- [Input records]:

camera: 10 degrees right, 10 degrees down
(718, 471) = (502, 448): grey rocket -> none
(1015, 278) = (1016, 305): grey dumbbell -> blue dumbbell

* * *

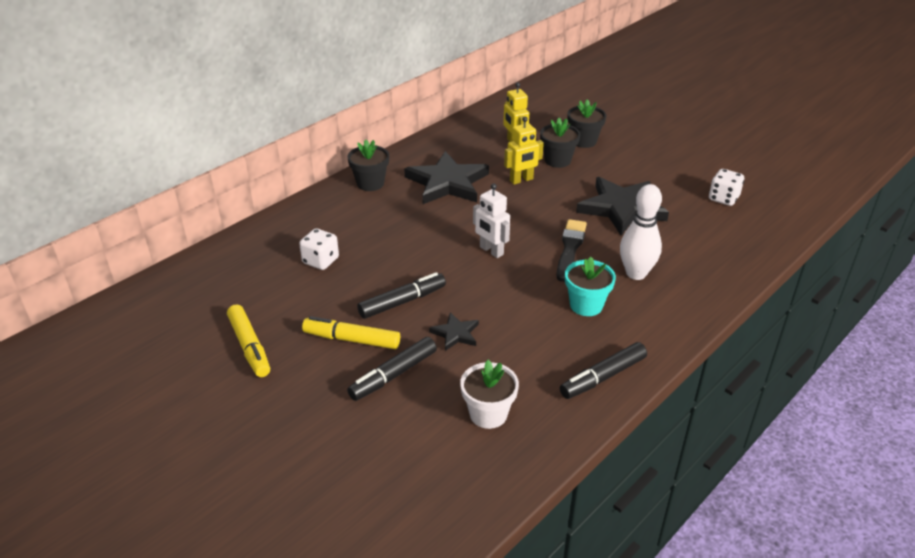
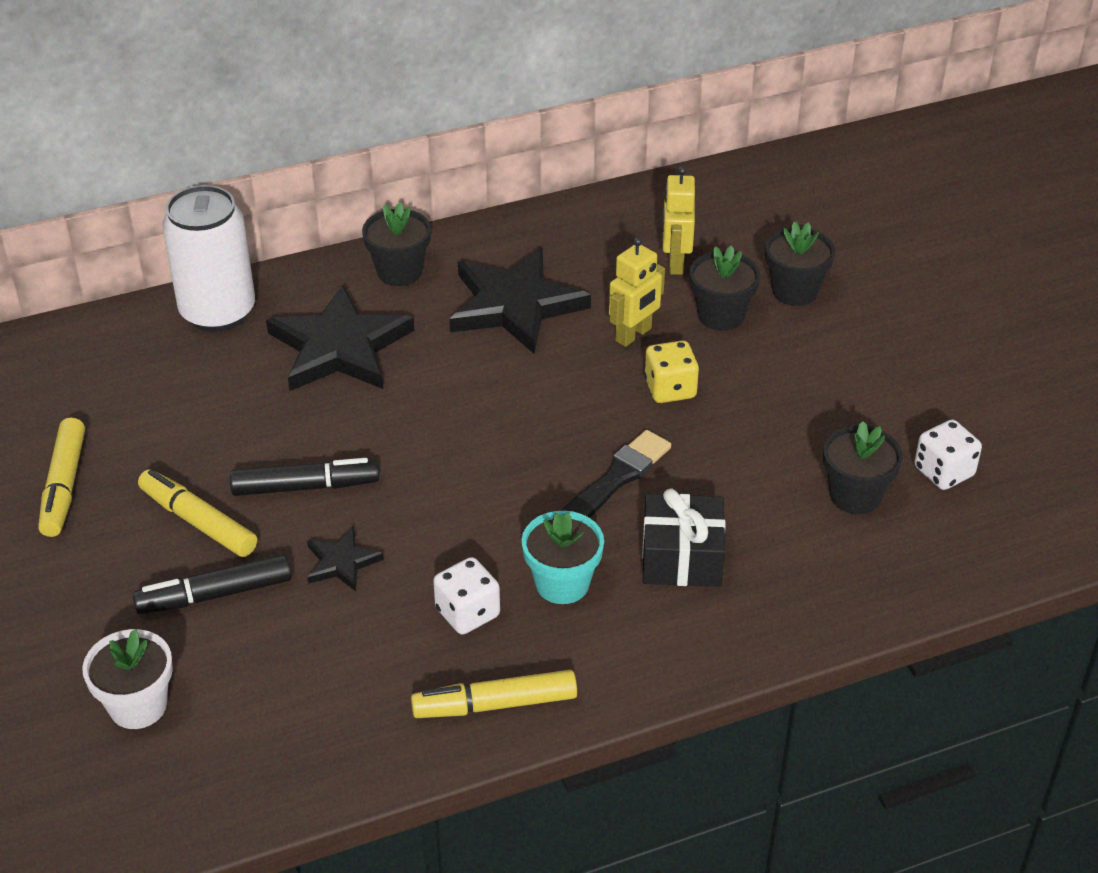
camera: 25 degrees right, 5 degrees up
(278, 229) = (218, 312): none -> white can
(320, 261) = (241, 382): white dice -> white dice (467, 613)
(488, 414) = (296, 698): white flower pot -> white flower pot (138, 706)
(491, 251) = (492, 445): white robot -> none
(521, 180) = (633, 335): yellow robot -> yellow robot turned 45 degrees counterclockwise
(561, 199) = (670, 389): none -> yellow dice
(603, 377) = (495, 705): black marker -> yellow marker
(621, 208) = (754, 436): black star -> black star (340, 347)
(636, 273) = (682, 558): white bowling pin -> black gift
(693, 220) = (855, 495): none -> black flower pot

* * *

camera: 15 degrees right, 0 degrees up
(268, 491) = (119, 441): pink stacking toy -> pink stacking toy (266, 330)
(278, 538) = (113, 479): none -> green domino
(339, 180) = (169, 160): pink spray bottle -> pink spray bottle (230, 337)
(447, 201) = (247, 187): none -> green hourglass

- [What is needed]: Whenever the word "black" occurs in a line of the listing above, return that line.

- [Written solution]:
(603, 377) = (495, 705): black marker -> yellow marker
(621, 208) = (754, 436): black star -> black star (340, 347)
(636, 273) = (682, 558): white bowling pin -> black gift
(693, 220) = (855, 495): none -> black flower pot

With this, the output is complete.